- **WORK TASK**:
Your copy should match the listing below word for word, with no images in it.

─── DATA FOR THIS TASK

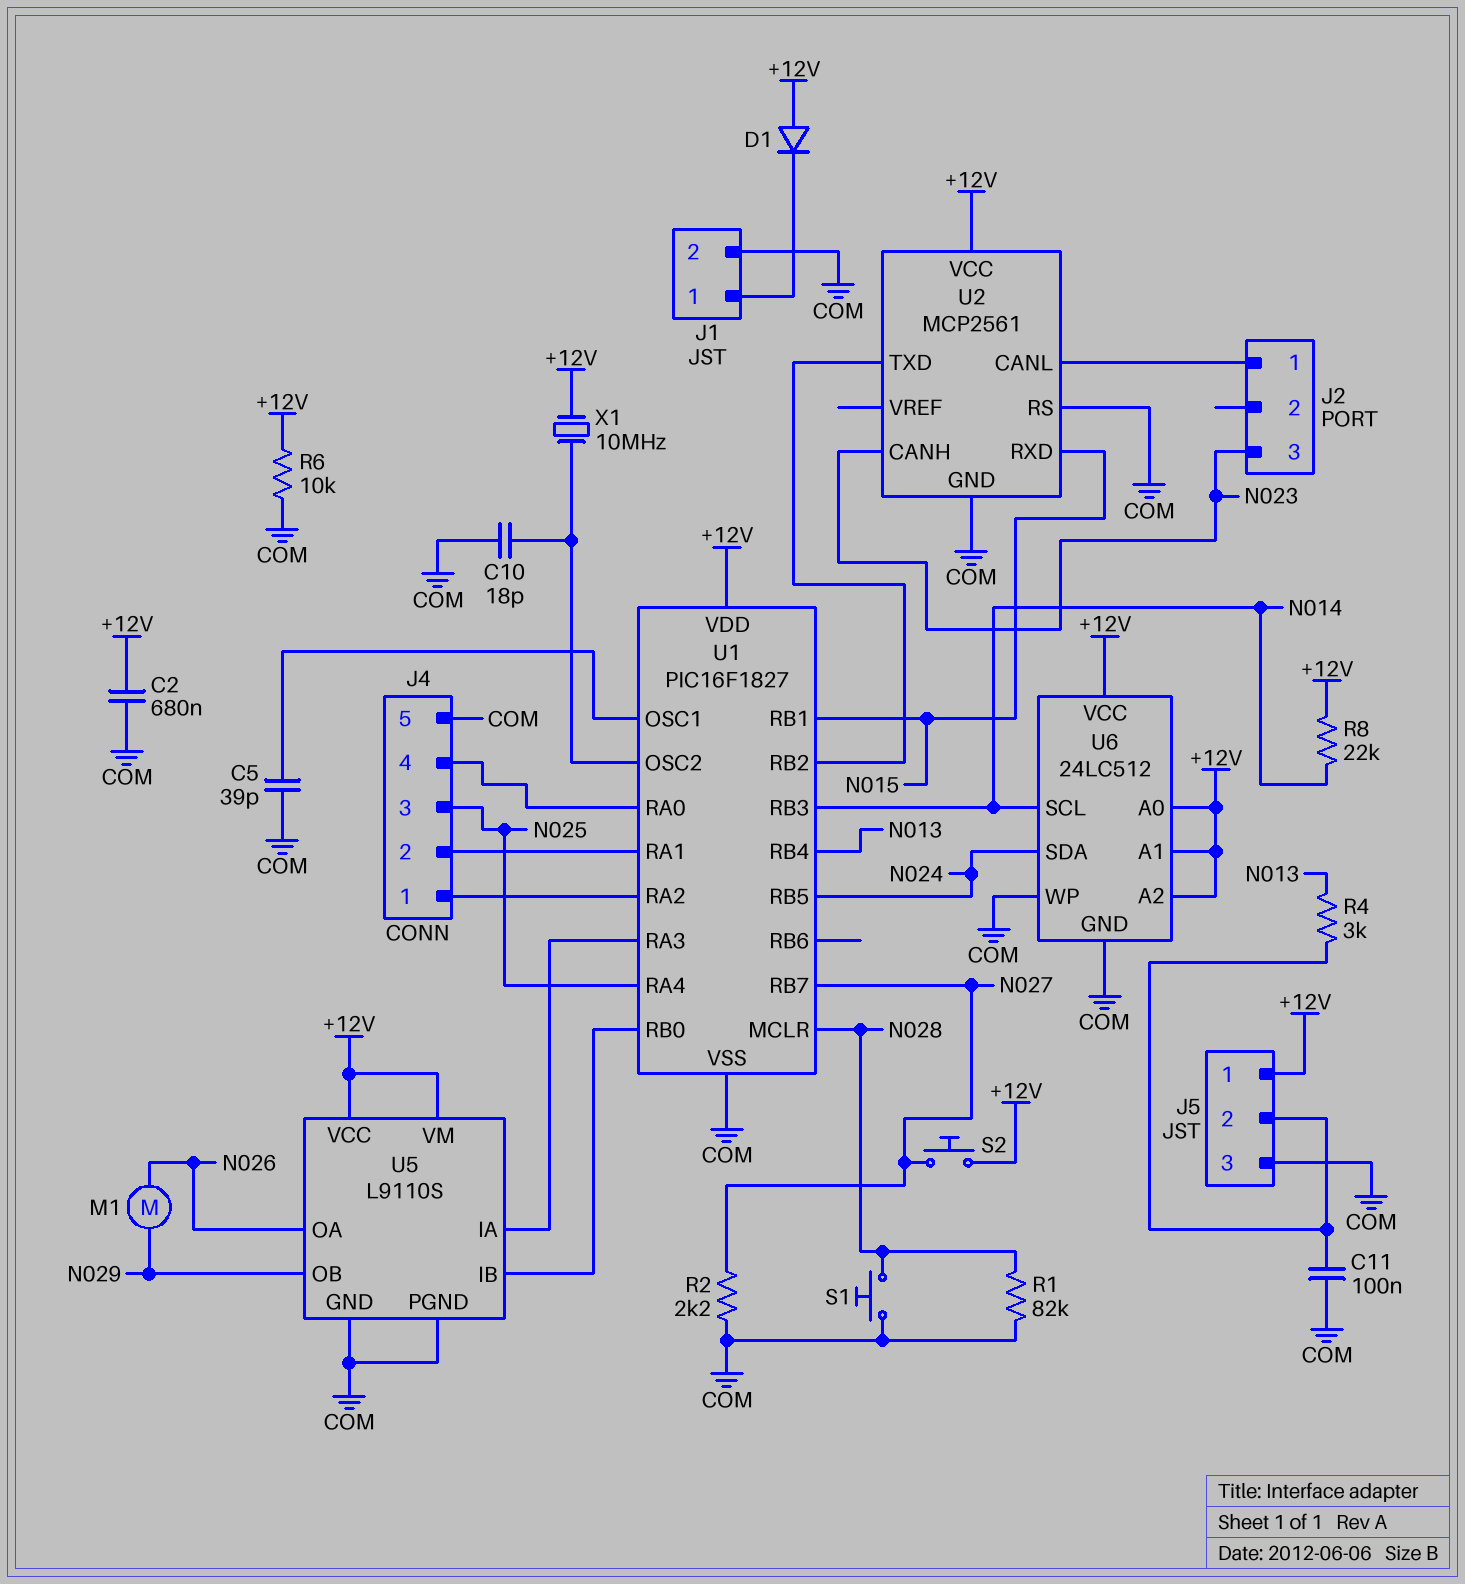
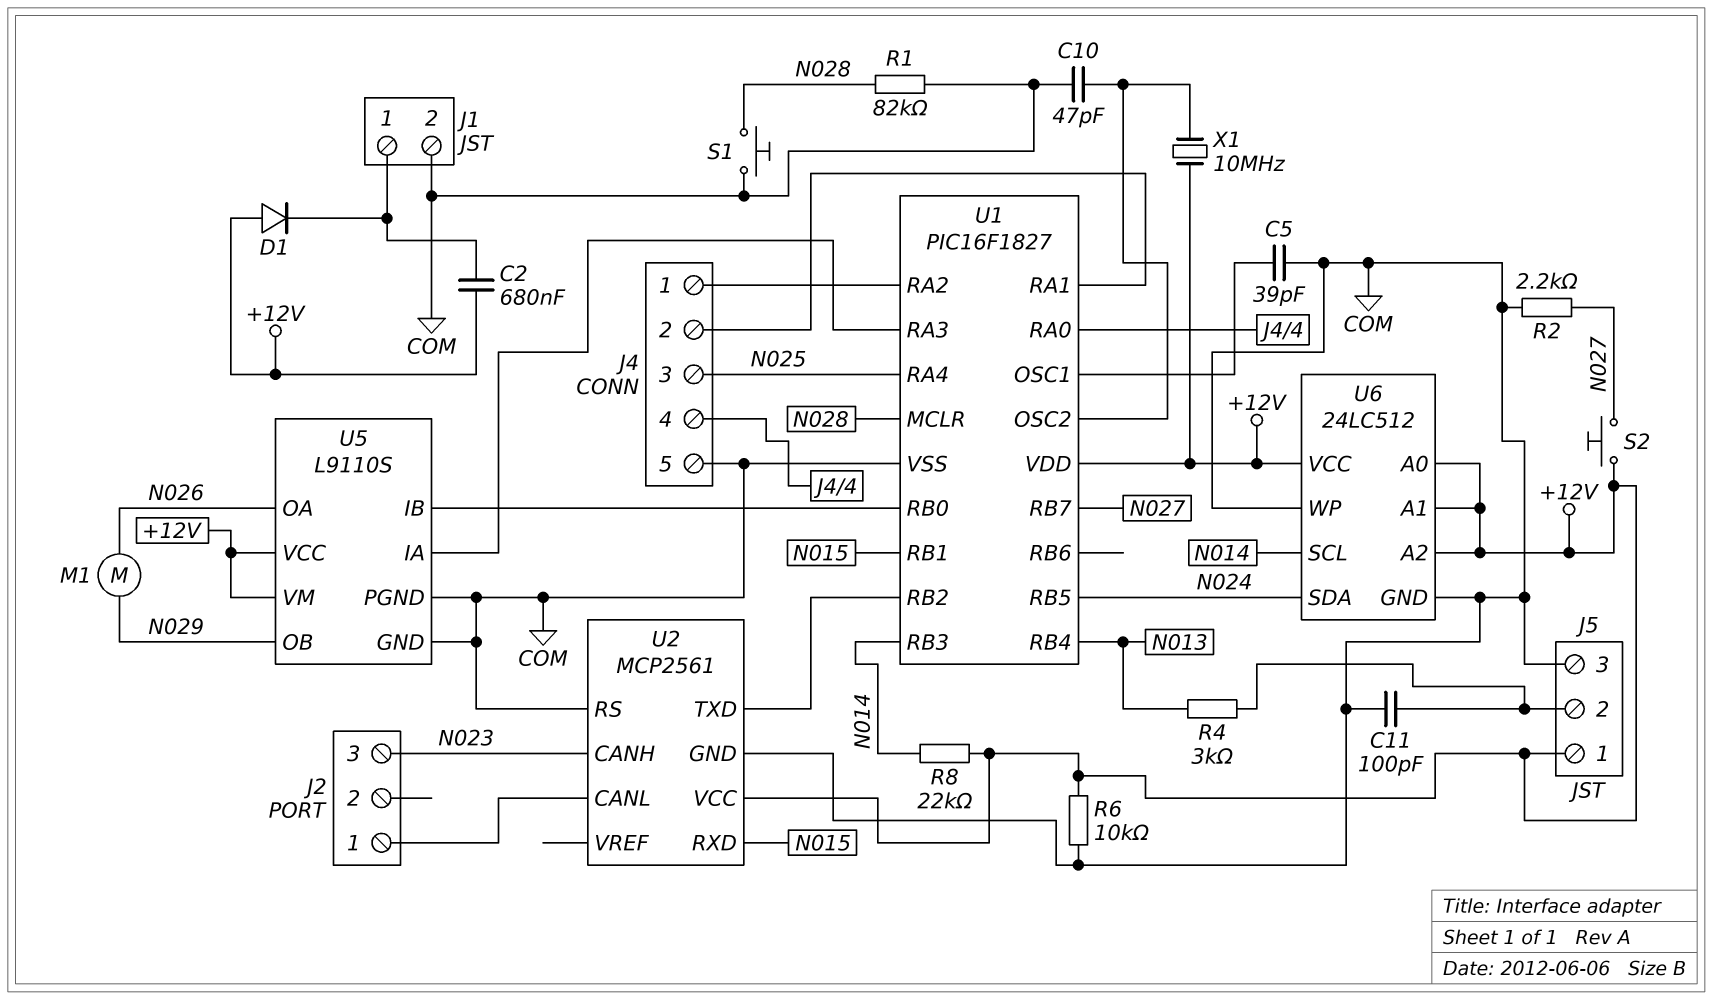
C2: 680nF (+12V, COM) -> 680nF (+12V, J1/1)
C10: 18pF (COM, U1/OSC2) -> 47pF (COM, U1/OSC2)
C11: 100nF (COM, J5/2) -> 100pF (COM, J5/2)

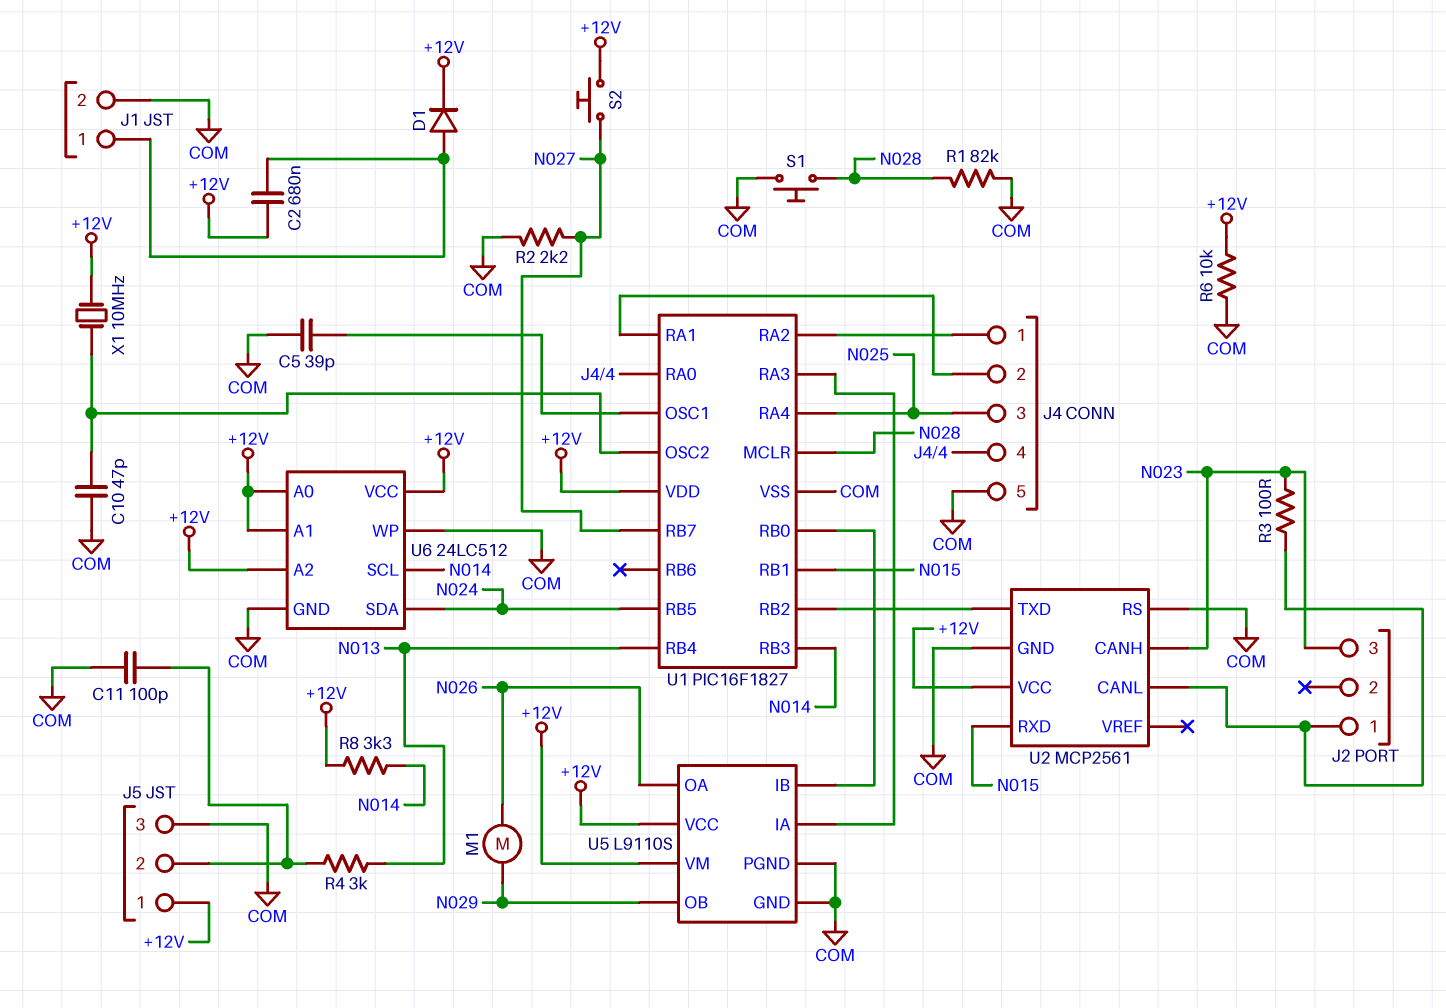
D1: diode (A +12V, K J1/1) -> diode (A J1/1, K +12V)
R3: none -> 100 (J2/1, N023)
R8: 22k (+12V, N014) -> 3.3k (+12V, N014)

──────

- **FINISHED EXERCISE**:
C2: 680nF (+12V, COM) -> 680nF (+12V, J1/1)
C10: 18pF (COM, U1/OSC2) -> 47pF (COM, U1/OSC2)
C11: 100nF (COM, J5/2) -> 100pF (COM, J5/2)

D1: diode (A +12V, K J1/1) -> diode (A J1/1, K +12V)
R3: none -> 100 (J2/1, N023)
R8: 22k (+12V, N014) -> 3.3k (+12V, N014)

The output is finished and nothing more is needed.